Exercise aim: Every entry below should be repeated exactly; the pictures should not.

Available data:

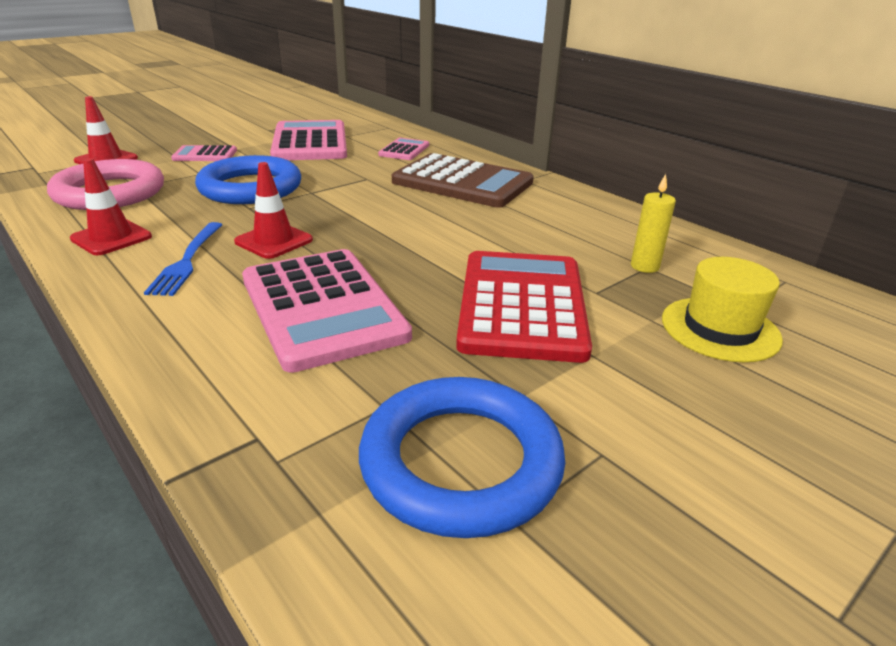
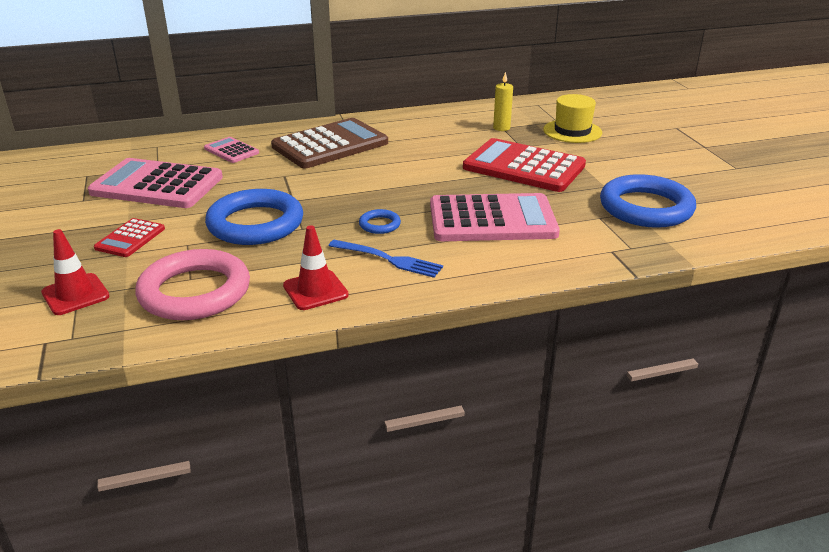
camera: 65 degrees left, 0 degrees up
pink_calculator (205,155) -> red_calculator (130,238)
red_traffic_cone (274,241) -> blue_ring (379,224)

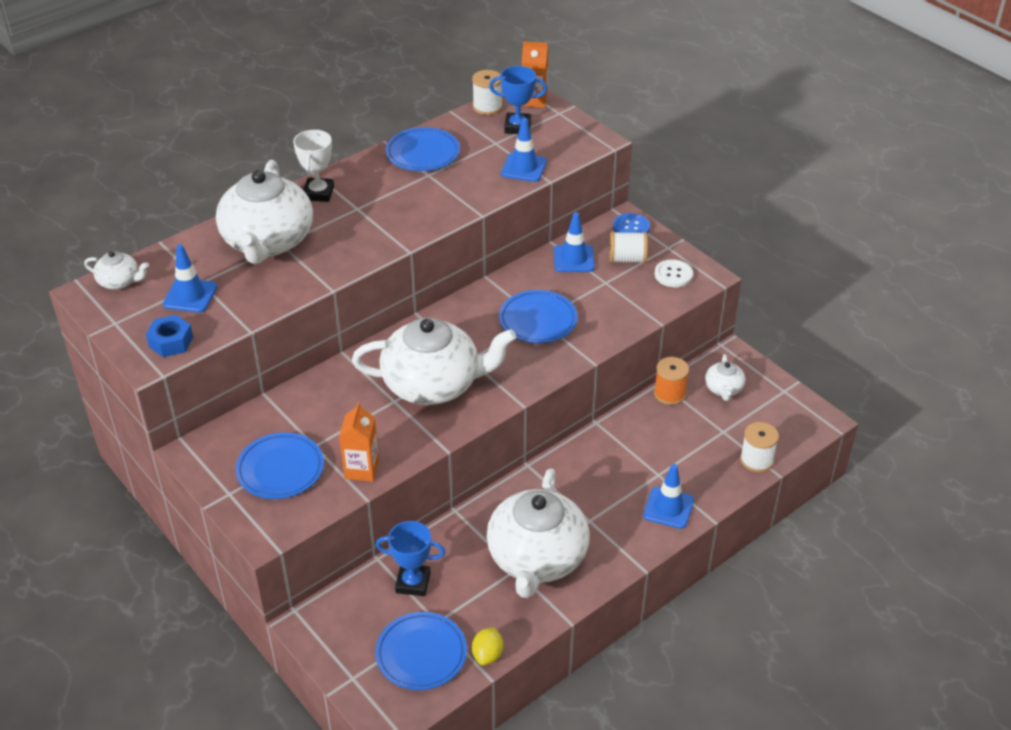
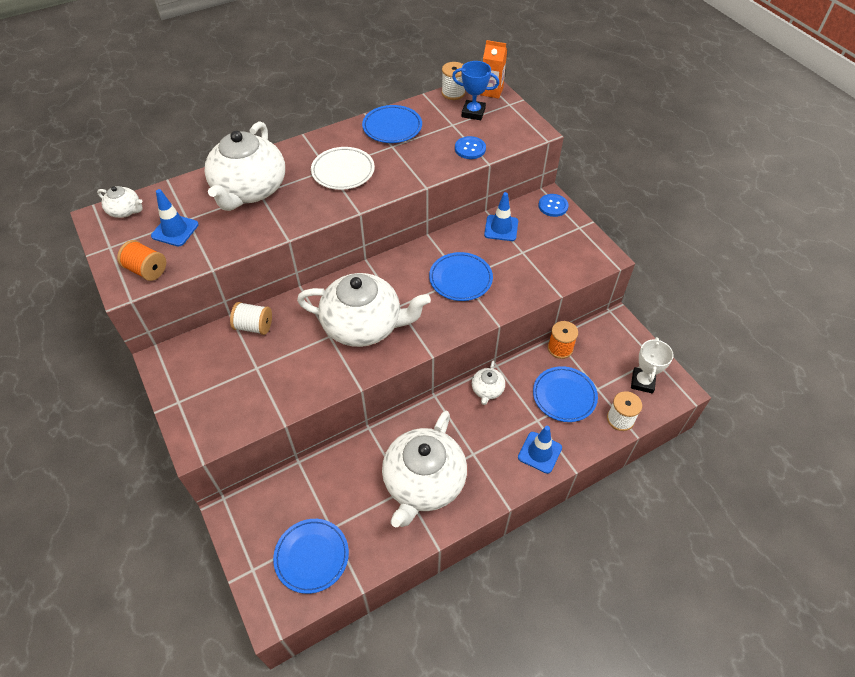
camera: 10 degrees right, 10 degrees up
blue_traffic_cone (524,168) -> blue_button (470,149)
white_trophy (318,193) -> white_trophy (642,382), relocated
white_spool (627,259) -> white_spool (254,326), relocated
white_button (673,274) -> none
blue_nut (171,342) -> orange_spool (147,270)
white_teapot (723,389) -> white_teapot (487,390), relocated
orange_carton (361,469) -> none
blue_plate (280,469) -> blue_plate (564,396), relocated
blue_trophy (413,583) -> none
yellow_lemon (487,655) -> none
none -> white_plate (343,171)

Task output:
camera: 65 degrees left, 0 degrees up
pink_calculator (205,155) -> red_calculator (130,238)
red_traffic_cone (274,241) -> blue_ring (379,224)

camera: 10 degrees right, 10 degrees up
blue_traffic_cone (524,168) -> blue_button (470,149)
white_trophy (318,193) -> white_trophy (642,382), relocated
white_spool (627,259) -> white_spool (254,326), relocated
white_button (673,274) -> none
blue_nut (171,342) -> orange_spool (147,270)
white_teapot (723,389) -> white_teapot (487,390), relocated
orange_carton (361,469) -> none
blue_plate (280,469) -> blue_plate (564,396), relocated
blue_trophy (413,583) -> none
yellow_lemon (487,655) -> none
none -> white_plate (343,171)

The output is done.